# [YOUR OBJECTIVE]
Could you please reproduce all the records below exactly, leaving out the images?

══ AVAILABLE DATA ══

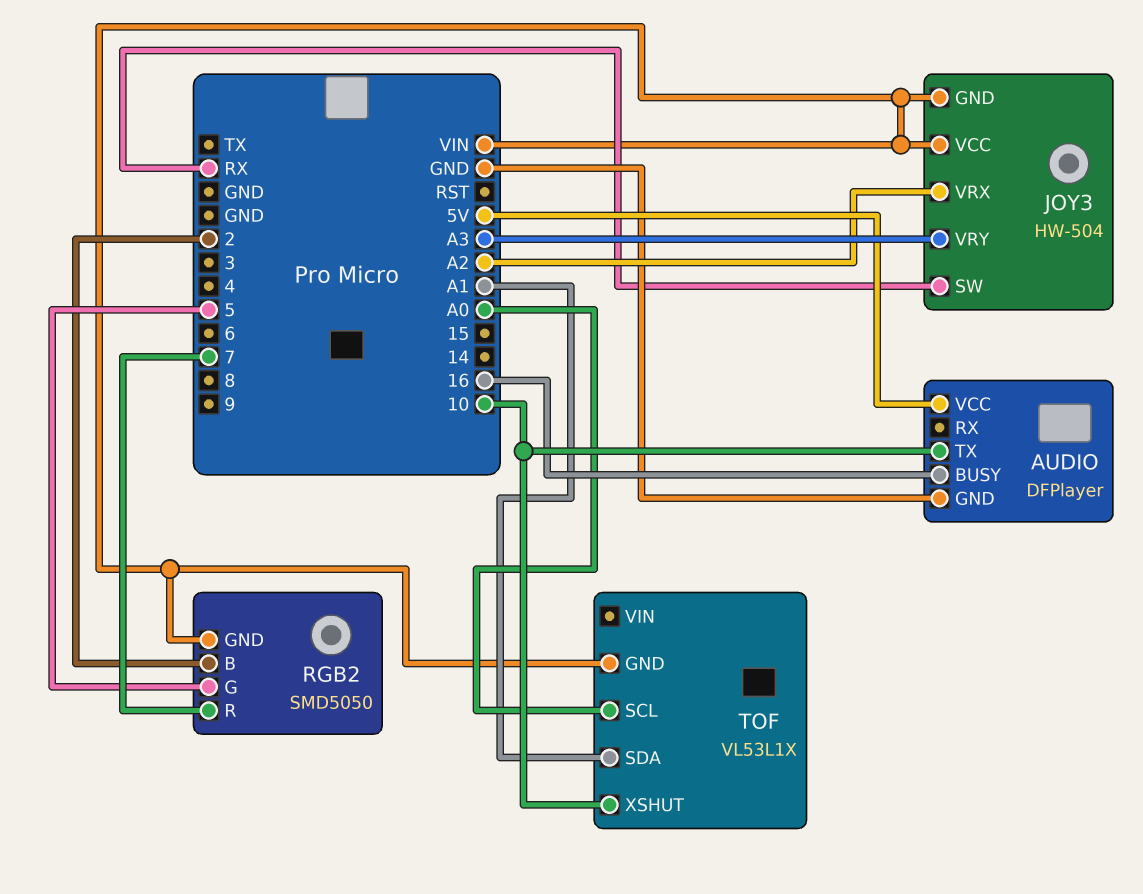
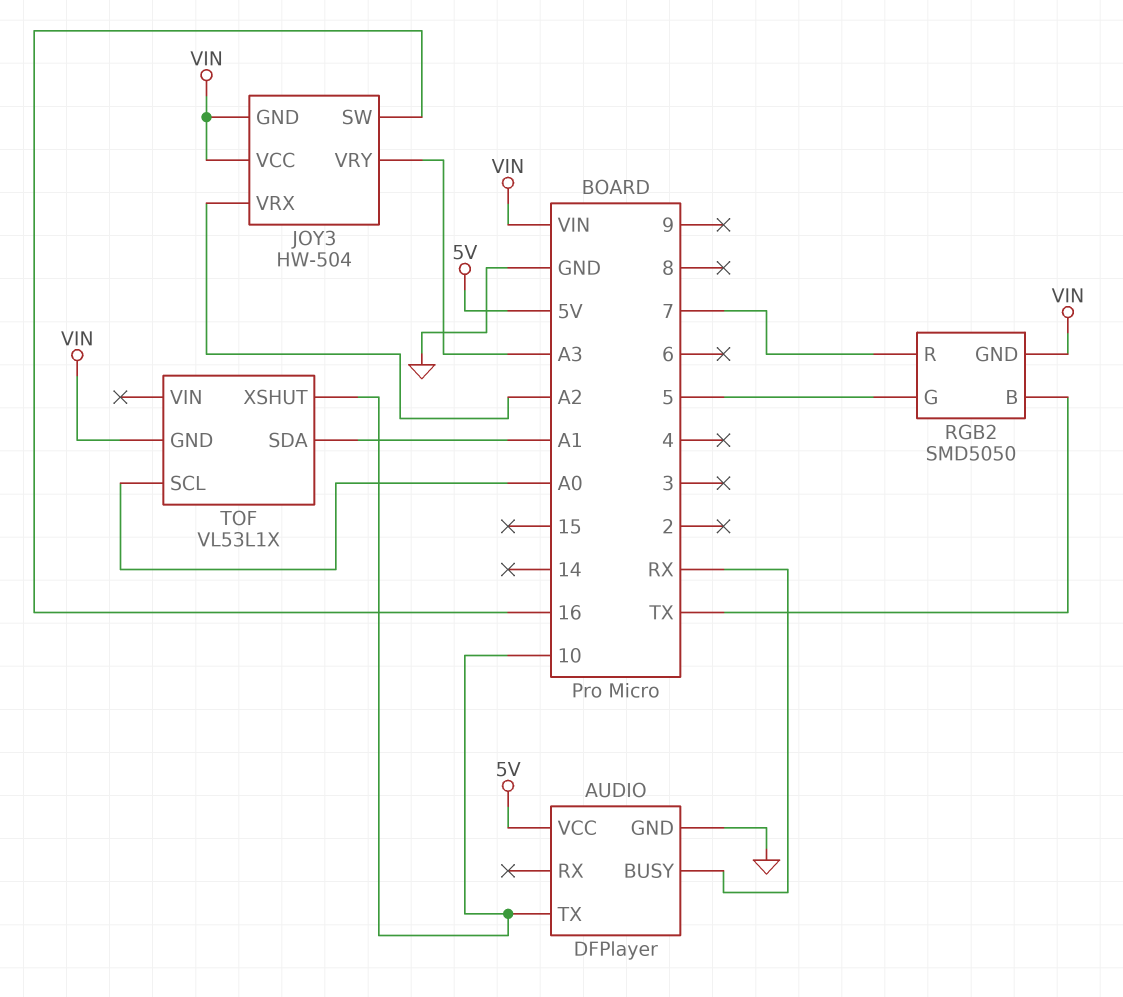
AUDIO pin BUSY: 16 -> RX
JOY3 pin SW: RX -> 16
RGB2 pin B: 2 -> TX

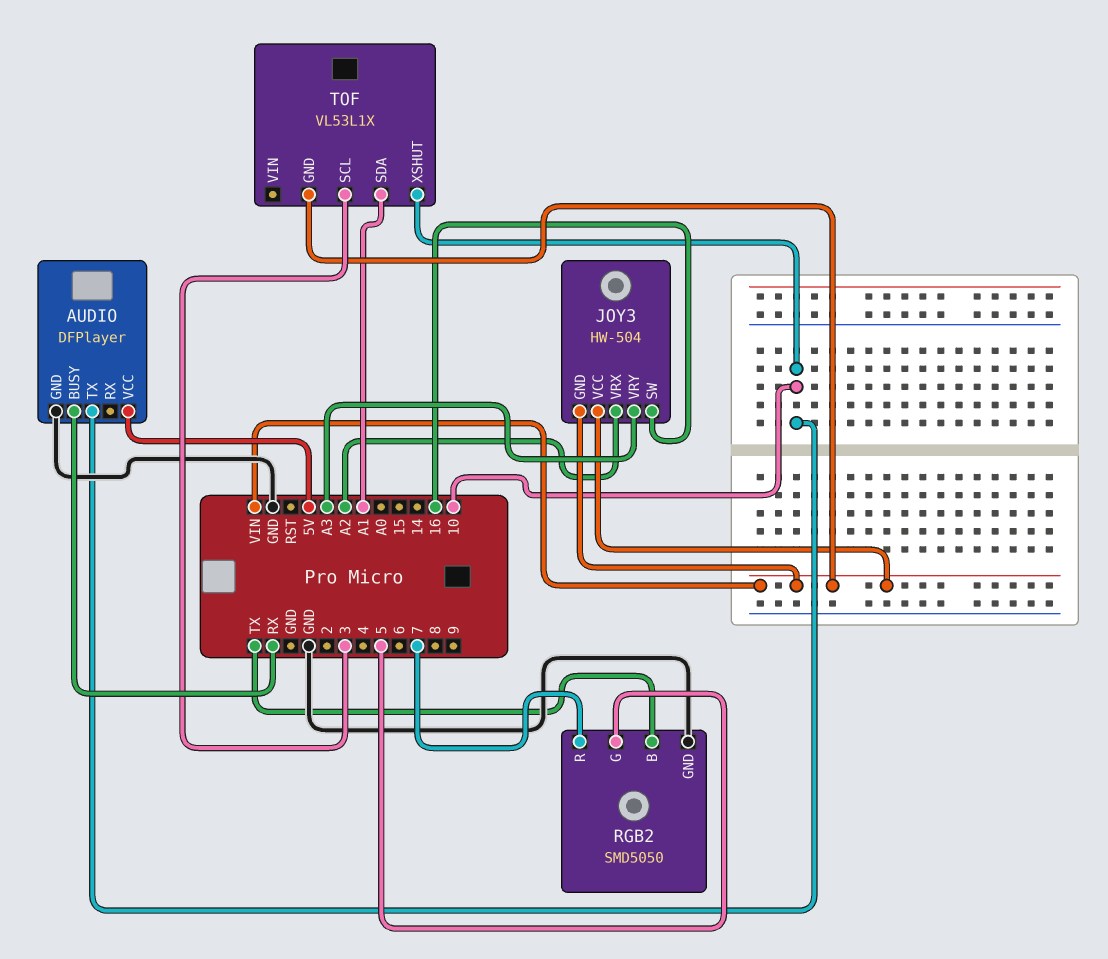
RGB2 pin GND: VIN -> GND
TOF pin SCL: A0 -> 3

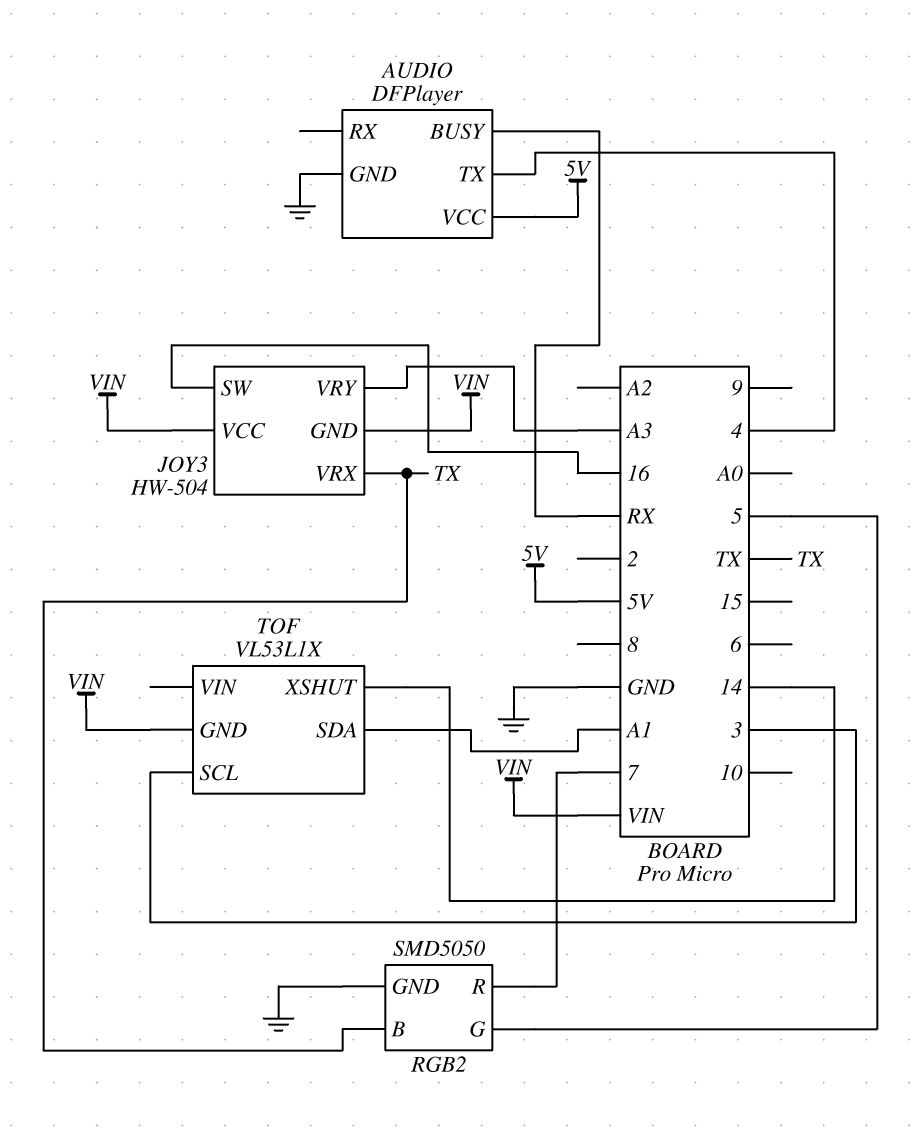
AUDIO pin TX: 10 -> 4
JOY3 pin VRX: A2 -> TX
TOF pin XSHUT: 10 -> 14

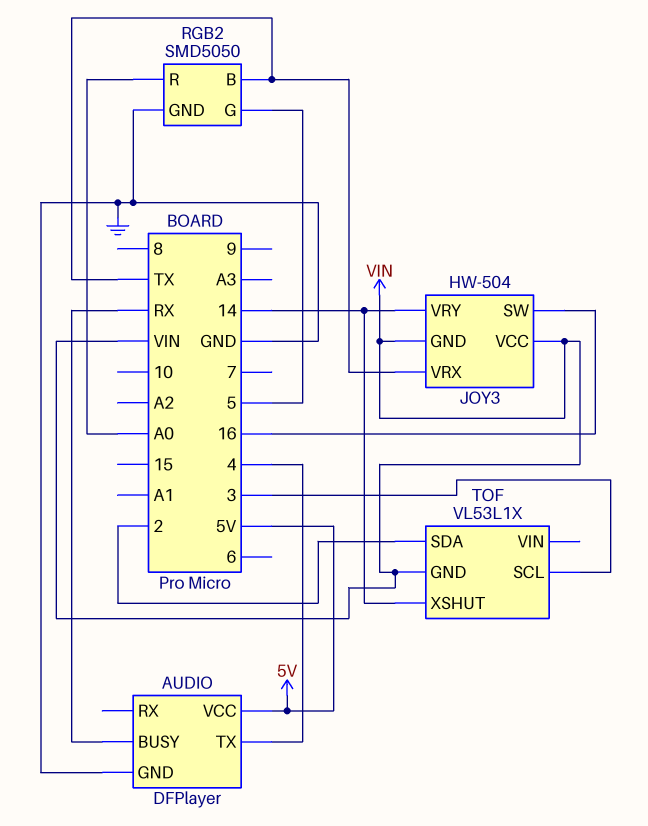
JOY3 pin VRY: A3 -> 14
RGB2 pin R: 7 -> A0
TOF pin SDA: A1 -> 2

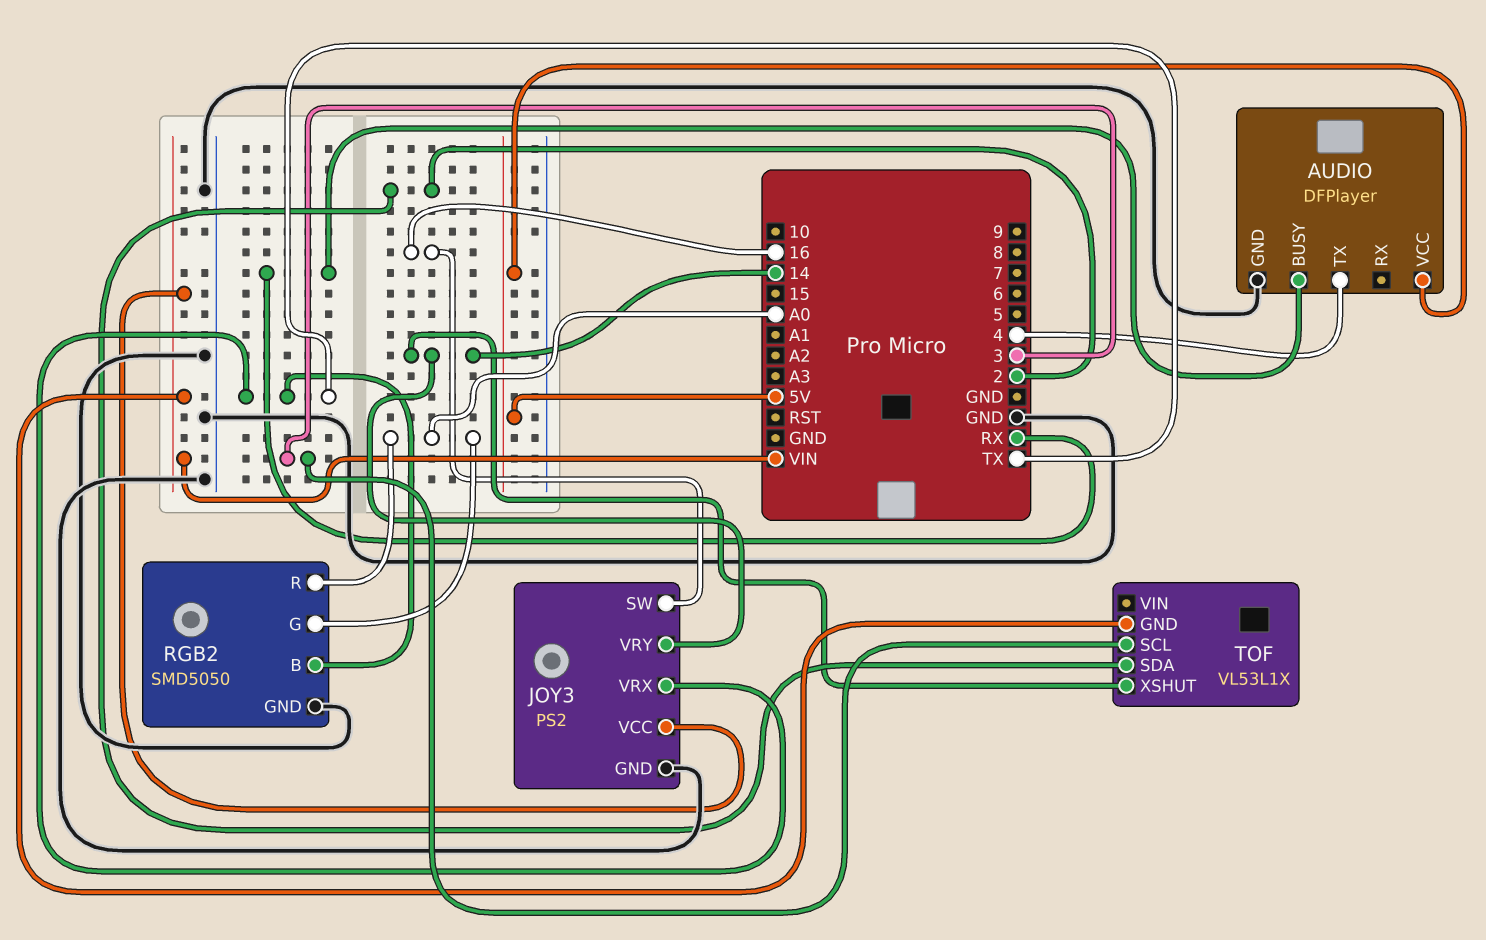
JOY3: HW-504 -> PS2
JOY3 pin GND: VIN -> GND
RGB2 pin G: 5 -> A0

═══

# [FINISHED EXERCISE]
AUDIO pin BUSY: 16 -> RX
JOY3 pin SW: RX -> 16
RGB2 pin B: 2 -> TX

RGB2 pin GND: VIN -> GND
TOF pin SCL: A0 -> 3

AUDIO pin TX: 10 -> 4
JOY3 pin VRX: A2 -> TX
TOF pin XSHUT: 10 -> 14

JOY3 pin VRY: A3 -> 14
RGB2 pin R: 7 -> A0
TOF pin SDA: A1 -> 2

JOY3: HW-504 -> PS2
JOY3 pin GND: VIN -> GND
RGB2 pin G: 5 -> A0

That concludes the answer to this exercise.